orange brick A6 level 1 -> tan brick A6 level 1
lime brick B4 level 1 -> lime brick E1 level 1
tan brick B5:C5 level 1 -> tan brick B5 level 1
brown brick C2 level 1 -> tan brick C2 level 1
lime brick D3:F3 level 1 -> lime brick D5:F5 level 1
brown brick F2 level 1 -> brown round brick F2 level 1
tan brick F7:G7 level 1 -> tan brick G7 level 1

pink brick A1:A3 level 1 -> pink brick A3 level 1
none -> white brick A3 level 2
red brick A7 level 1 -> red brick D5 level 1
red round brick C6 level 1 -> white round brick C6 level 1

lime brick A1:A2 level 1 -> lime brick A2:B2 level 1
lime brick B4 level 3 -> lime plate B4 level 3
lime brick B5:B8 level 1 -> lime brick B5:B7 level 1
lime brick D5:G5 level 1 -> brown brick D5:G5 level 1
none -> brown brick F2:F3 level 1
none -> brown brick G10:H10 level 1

################

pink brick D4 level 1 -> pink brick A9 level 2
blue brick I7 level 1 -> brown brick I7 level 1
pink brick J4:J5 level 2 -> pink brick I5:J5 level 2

################

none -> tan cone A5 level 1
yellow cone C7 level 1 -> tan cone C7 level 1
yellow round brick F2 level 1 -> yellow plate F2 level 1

################

> Exercise brief
Retype exactly the lines of the data above that fall between the line with "none -> white brick A3 level 2" and the line with "none -> brown brick G10:H10 level 1", inclusive, and add nothing.

> Task response
none -> white brick A3 level 2
red brick A7 level 1 -> red brick D5 level 1
red round brick C6 level 1 -> white round brick C6 level 1

lime brick A1:A2 level 1 -> lime brick A2:B2 level 1
lime brick B4 level 3 -> lime plate B4 level 3
lime brick B5:B8 level 1 -> lime brick B5:B7 level 1
lime brick D5:G5 level 1 -> brown brick D5:G5 level 1
none -> brown brick F2:F3 level 1
none -> brown brick G10:H10 level 1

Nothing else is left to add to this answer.